# The task
Print, exactly and without pictures, the lines from the one where "RTC pin SQW: D1 -> D8" appears down to the end of the entries.

# Input for this task
-*-*-

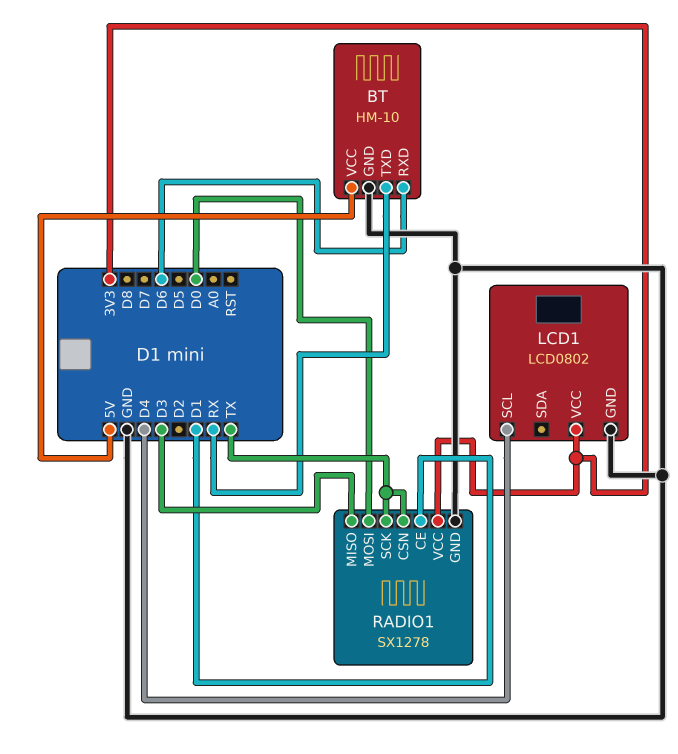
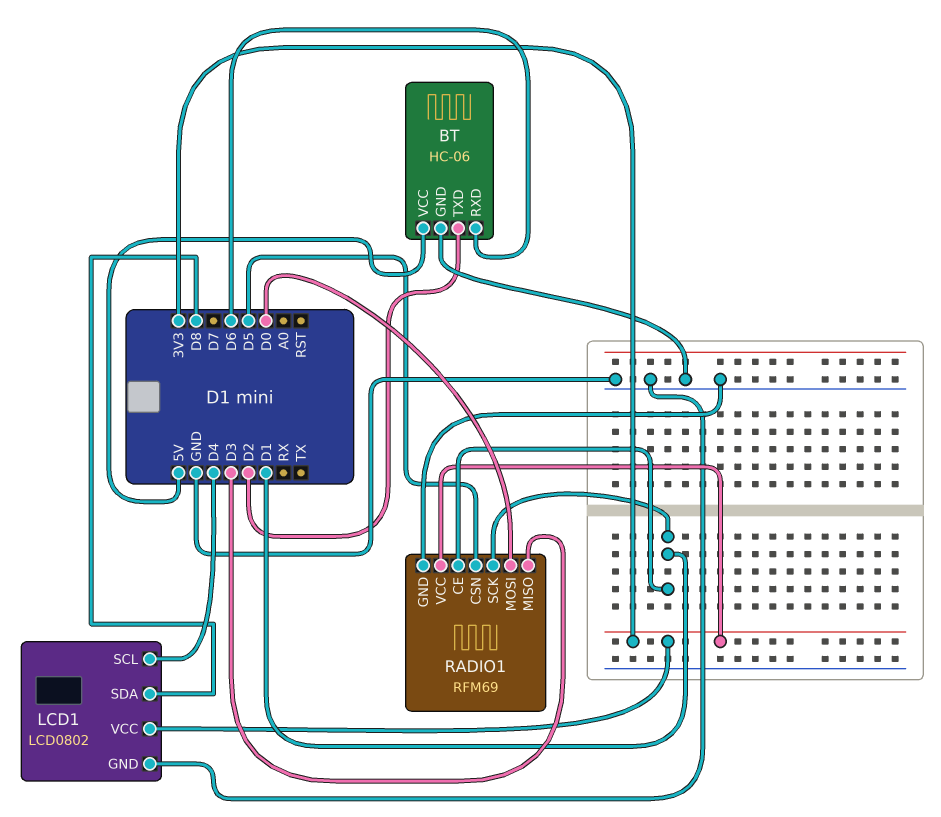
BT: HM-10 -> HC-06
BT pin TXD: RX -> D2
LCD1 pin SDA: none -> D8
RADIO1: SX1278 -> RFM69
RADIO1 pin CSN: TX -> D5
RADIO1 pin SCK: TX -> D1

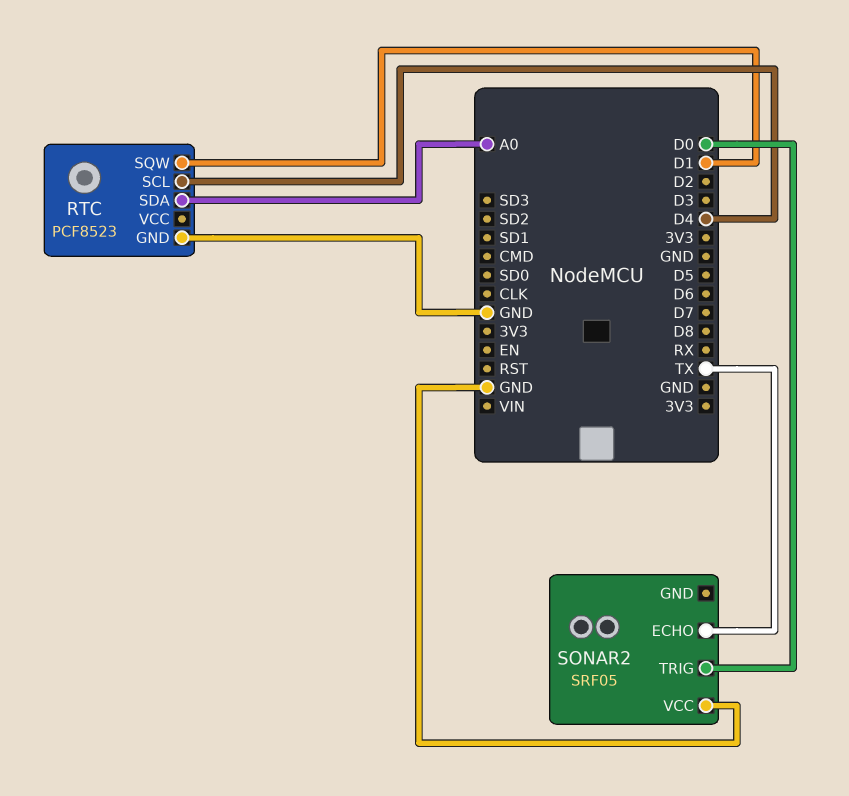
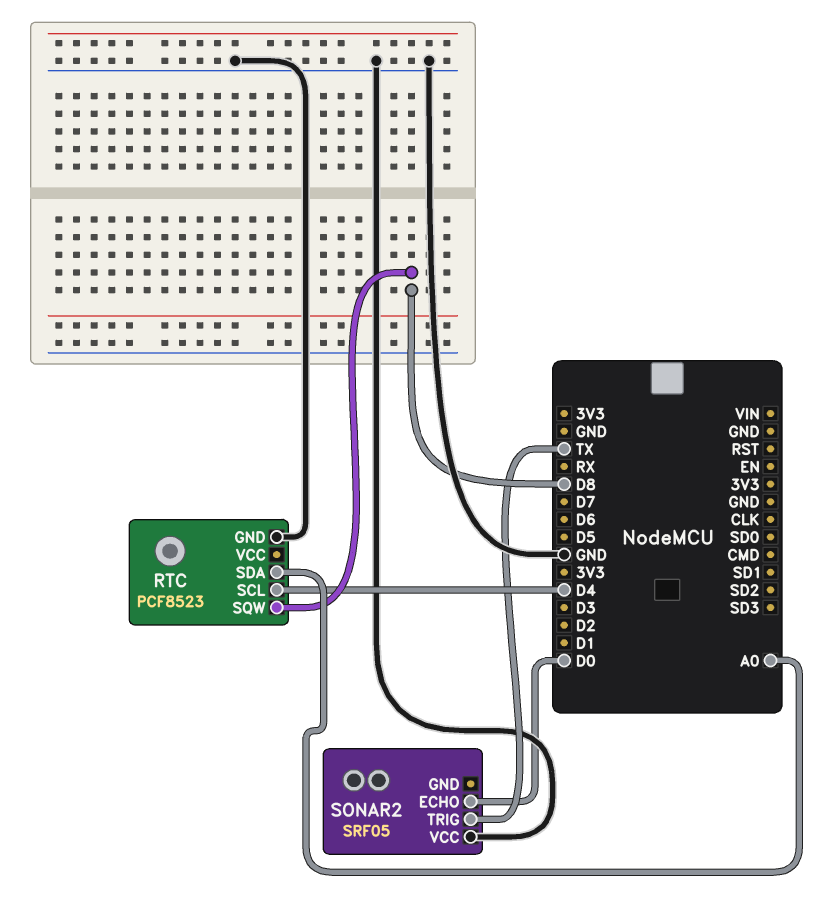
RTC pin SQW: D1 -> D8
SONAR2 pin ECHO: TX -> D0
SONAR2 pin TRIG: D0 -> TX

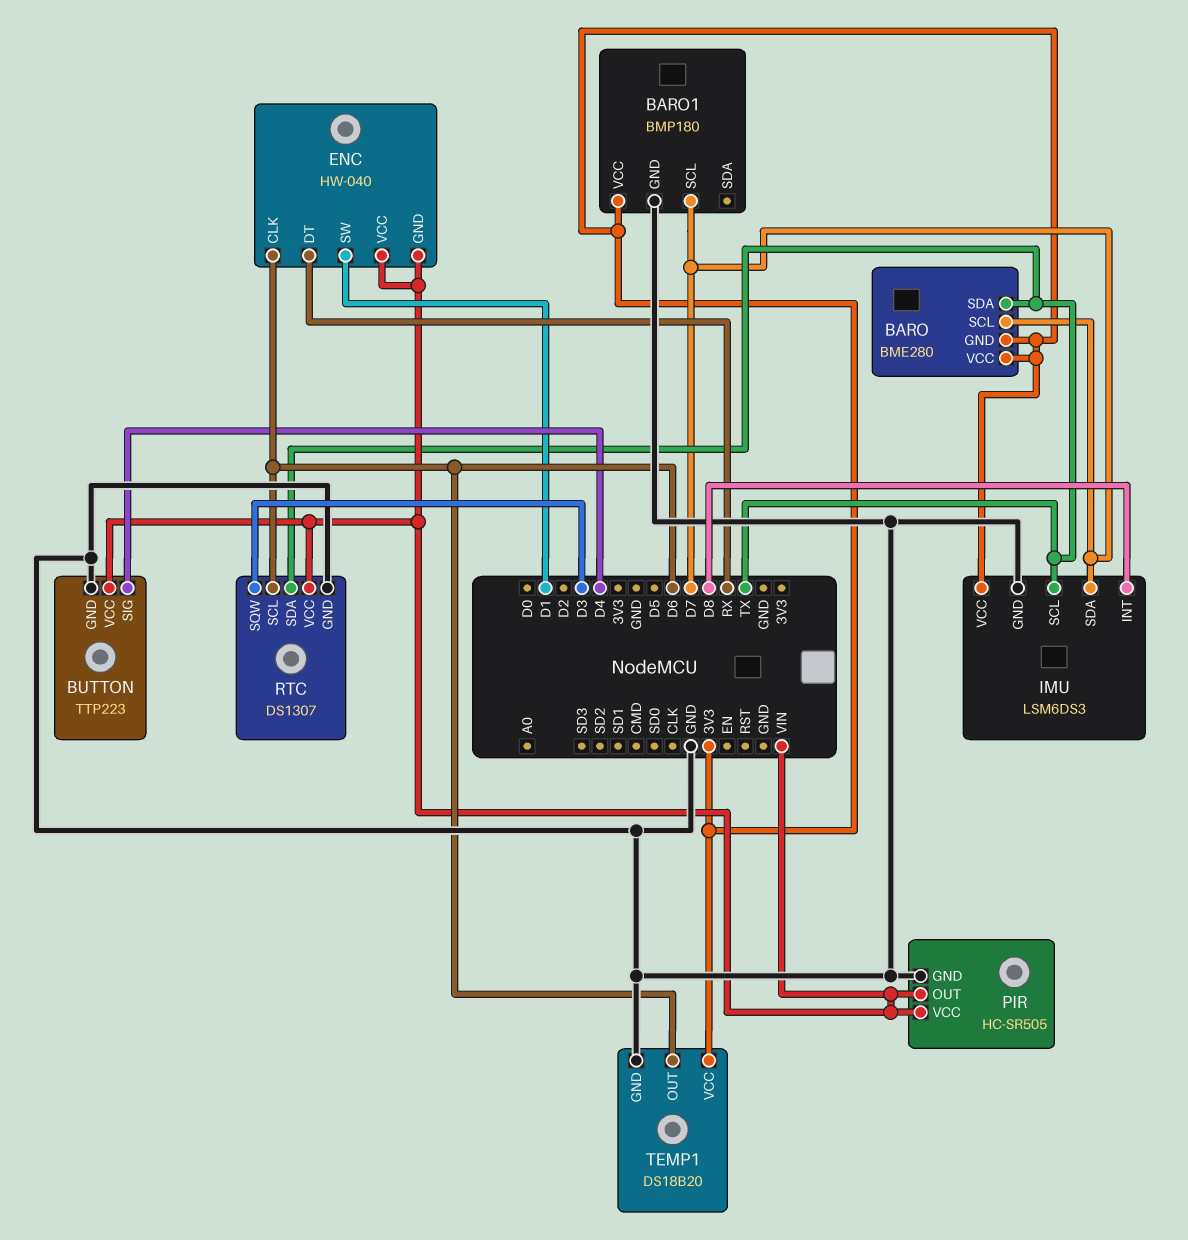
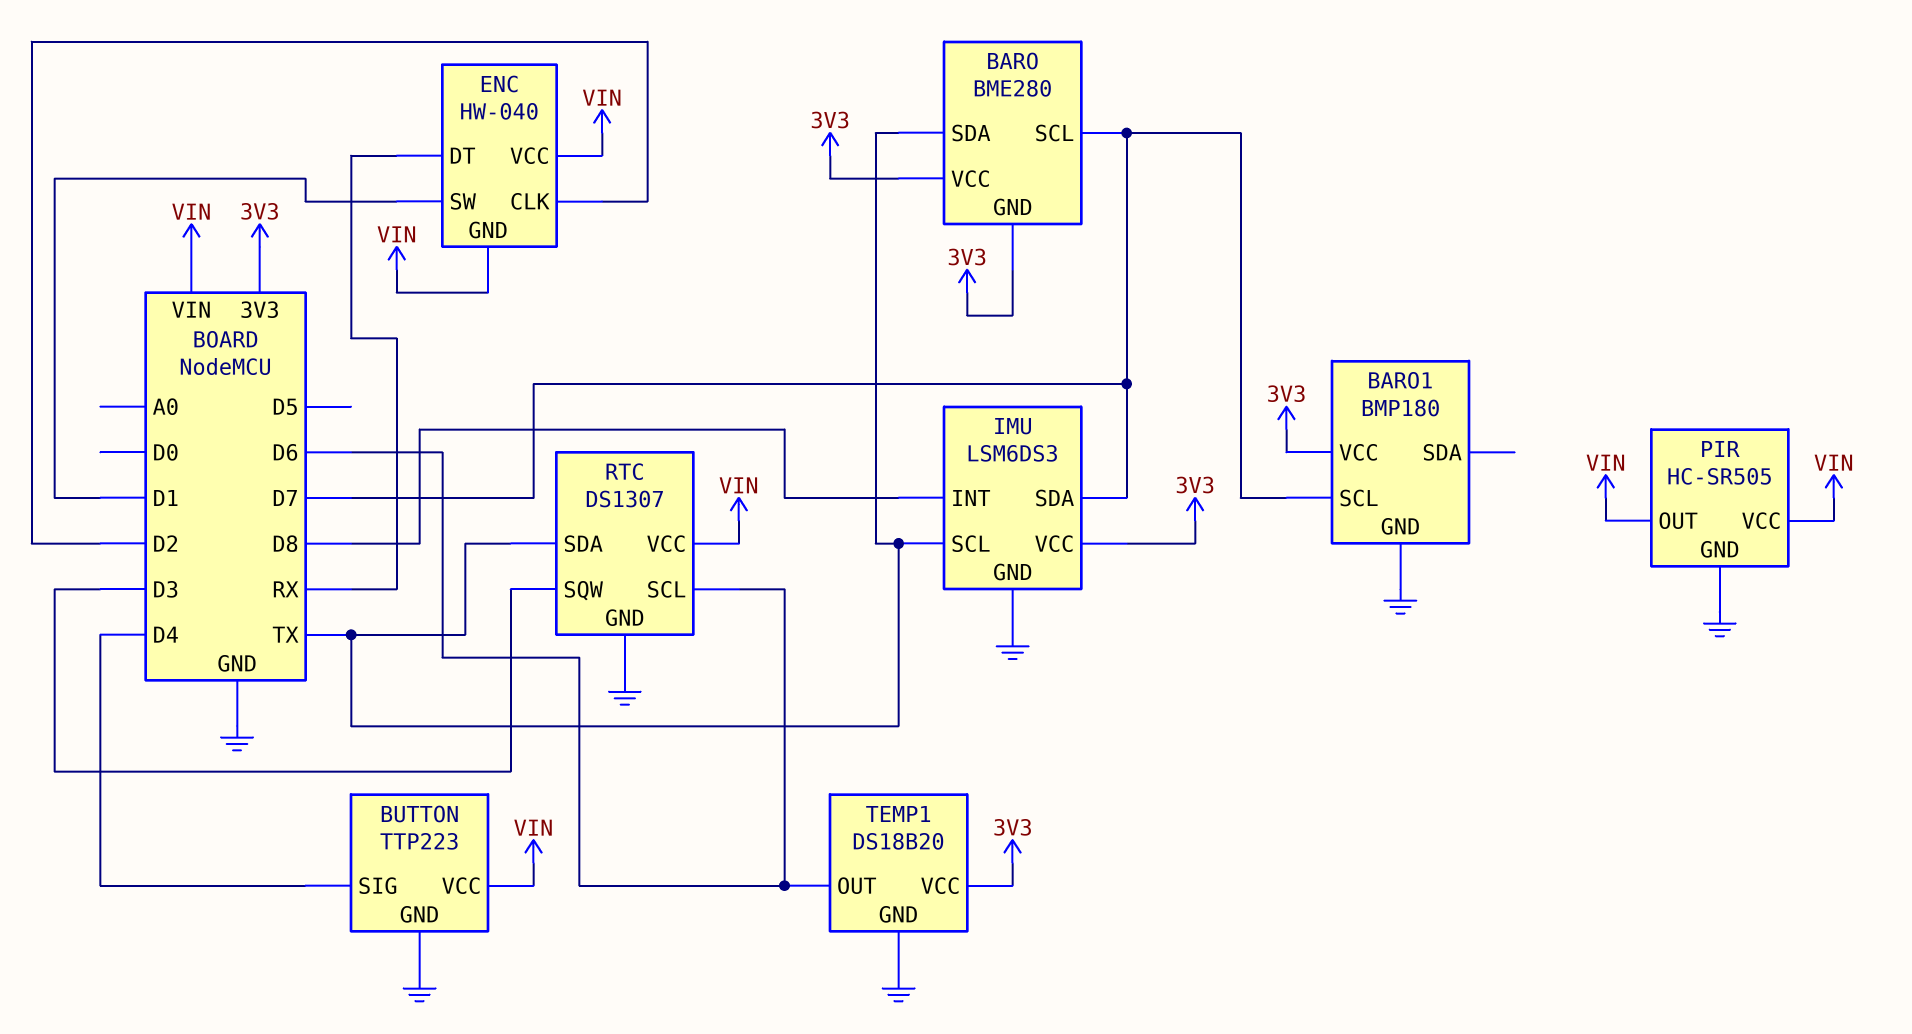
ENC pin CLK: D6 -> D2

-*-*-

# Result
RTC pin SQW: D1 -> D8
SONAR2 pin ECHO: TX -> D0
SONAR2 pin TRIG: D0 -> TX

ENC pin CLK: D6 -> D2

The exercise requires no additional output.